"""

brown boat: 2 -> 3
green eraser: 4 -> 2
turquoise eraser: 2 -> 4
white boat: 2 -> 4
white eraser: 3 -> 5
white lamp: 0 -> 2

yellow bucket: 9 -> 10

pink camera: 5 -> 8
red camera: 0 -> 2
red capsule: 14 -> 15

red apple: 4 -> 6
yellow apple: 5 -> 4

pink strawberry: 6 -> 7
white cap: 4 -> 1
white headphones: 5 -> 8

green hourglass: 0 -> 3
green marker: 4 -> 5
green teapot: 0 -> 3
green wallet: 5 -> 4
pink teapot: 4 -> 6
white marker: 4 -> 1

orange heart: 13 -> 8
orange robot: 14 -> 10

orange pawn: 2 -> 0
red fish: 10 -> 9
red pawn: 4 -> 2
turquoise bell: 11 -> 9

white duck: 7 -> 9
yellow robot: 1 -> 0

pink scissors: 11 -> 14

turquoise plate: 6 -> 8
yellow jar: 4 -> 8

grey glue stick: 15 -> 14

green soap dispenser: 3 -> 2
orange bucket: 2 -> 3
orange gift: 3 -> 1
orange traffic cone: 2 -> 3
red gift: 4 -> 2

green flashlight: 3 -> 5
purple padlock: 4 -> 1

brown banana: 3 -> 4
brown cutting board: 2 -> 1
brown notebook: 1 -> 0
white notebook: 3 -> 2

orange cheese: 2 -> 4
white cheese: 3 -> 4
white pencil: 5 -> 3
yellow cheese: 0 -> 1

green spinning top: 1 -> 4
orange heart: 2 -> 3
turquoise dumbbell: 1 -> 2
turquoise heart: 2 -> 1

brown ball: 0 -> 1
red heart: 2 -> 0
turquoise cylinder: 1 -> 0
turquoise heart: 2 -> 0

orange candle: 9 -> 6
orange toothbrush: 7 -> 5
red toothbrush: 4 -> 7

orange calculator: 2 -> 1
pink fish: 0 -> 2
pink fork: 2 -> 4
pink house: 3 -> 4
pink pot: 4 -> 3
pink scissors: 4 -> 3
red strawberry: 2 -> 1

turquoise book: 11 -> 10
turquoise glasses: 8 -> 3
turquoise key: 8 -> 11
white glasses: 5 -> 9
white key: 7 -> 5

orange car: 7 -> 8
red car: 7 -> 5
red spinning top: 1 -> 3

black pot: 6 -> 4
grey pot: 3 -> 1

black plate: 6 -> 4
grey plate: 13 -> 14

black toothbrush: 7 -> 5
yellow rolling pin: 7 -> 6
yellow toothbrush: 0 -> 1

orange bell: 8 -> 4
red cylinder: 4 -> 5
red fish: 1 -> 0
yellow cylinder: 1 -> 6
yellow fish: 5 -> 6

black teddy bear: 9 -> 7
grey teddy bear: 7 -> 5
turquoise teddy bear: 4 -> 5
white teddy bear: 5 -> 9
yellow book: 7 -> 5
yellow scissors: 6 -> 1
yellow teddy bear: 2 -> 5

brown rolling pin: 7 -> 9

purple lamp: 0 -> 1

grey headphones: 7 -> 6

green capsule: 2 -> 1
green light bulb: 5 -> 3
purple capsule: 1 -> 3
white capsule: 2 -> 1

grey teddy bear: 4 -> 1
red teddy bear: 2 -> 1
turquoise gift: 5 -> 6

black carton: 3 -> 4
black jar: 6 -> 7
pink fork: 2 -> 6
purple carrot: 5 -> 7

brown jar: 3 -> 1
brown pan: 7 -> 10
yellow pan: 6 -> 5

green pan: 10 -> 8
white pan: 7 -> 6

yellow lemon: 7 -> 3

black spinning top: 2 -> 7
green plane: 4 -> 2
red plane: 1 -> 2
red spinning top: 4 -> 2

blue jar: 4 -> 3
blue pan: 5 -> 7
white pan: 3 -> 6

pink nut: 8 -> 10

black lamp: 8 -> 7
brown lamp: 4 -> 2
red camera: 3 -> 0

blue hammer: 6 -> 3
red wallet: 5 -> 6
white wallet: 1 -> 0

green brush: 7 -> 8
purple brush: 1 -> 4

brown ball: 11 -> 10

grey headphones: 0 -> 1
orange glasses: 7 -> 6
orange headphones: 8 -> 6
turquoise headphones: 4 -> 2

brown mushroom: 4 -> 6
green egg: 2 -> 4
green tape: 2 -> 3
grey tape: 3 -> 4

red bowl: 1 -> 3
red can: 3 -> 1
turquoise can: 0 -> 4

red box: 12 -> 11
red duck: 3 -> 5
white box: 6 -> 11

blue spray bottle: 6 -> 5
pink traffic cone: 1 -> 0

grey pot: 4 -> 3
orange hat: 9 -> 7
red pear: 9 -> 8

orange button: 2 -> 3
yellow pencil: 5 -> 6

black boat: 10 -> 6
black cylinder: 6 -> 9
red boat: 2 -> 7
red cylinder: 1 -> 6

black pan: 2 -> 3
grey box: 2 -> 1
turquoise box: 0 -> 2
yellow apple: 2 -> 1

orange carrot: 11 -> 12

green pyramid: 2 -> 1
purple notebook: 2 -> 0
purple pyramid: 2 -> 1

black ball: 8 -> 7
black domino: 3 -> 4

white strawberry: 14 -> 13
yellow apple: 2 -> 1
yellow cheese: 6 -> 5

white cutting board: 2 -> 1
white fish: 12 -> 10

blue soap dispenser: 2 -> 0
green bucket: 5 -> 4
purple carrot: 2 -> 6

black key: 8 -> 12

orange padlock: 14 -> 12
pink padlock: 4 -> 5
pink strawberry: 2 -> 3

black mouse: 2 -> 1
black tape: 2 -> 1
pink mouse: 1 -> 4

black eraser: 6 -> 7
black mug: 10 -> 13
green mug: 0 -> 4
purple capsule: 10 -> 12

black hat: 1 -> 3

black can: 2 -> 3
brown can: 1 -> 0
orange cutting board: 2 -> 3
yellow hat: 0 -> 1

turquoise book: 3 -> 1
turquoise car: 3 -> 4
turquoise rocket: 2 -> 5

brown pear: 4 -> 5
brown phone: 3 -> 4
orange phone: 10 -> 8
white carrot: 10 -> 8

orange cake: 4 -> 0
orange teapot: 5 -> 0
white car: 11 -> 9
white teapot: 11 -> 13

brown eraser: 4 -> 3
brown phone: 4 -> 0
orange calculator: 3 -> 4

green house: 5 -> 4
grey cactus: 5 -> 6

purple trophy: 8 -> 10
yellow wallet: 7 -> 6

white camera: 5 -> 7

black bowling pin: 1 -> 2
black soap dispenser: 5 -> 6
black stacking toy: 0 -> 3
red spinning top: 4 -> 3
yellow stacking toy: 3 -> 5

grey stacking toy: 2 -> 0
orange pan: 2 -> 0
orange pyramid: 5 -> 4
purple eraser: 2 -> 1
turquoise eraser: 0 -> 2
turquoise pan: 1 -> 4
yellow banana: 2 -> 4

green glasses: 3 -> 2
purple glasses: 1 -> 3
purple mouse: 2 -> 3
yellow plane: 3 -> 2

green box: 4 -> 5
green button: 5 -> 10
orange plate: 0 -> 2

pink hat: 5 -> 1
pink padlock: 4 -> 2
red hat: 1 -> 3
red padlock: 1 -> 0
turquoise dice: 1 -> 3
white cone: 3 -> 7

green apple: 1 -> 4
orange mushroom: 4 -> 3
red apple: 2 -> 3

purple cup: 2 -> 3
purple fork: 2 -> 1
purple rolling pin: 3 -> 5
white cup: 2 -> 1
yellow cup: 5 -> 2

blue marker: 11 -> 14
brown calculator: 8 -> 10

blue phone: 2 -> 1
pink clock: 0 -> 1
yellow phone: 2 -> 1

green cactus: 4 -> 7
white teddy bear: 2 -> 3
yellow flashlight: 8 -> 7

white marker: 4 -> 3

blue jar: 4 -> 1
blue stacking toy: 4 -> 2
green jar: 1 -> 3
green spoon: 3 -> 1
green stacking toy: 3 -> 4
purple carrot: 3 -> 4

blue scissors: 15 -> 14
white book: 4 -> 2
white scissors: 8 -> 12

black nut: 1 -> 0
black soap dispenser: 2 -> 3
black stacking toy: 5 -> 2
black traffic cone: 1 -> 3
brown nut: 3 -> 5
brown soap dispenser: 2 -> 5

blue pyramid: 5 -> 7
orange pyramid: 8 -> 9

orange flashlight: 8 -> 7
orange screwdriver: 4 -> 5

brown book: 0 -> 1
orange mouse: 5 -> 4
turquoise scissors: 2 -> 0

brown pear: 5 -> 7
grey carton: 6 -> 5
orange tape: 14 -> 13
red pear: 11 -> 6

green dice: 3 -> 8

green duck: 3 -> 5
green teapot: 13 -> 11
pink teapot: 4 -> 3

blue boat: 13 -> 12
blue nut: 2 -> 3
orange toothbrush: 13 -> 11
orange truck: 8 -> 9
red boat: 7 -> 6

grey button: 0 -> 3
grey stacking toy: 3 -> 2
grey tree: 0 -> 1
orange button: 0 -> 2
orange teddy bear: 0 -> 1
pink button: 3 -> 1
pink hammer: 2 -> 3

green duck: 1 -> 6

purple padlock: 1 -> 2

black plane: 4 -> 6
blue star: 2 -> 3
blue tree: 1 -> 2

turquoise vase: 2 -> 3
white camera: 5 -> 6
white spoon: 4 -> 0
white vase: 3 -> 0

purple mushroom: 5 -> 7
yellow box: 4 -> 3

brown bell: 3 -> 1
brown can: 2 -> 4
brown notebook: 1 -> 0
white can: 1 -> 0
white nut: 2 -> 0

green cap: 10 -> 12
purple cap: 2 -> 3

"""

:: WHAT IS EXPECTED ::
Please retype, with no changes, the lines that run from the first line of the entries to the line with "pink strawberry: 6 -> 7", both ends included.

:: WRITTEN RESPONSE ::
brown boat: 2 -> 3
green eraser: 4 -> 2
turquoise eraser: 2 -> 4
white boat: 2 -> 4
white eraser: 3 -> 5
white lamp: 0 -> 2

yellow bucket: 9 -> 10

pink camera: 5 -> 8
red camera: 0 -> 2
red capsule: 14 -> 15

red apple: 4 -> 6
yellow apple: 5 -> 4

pink strawberry: 6 -> 7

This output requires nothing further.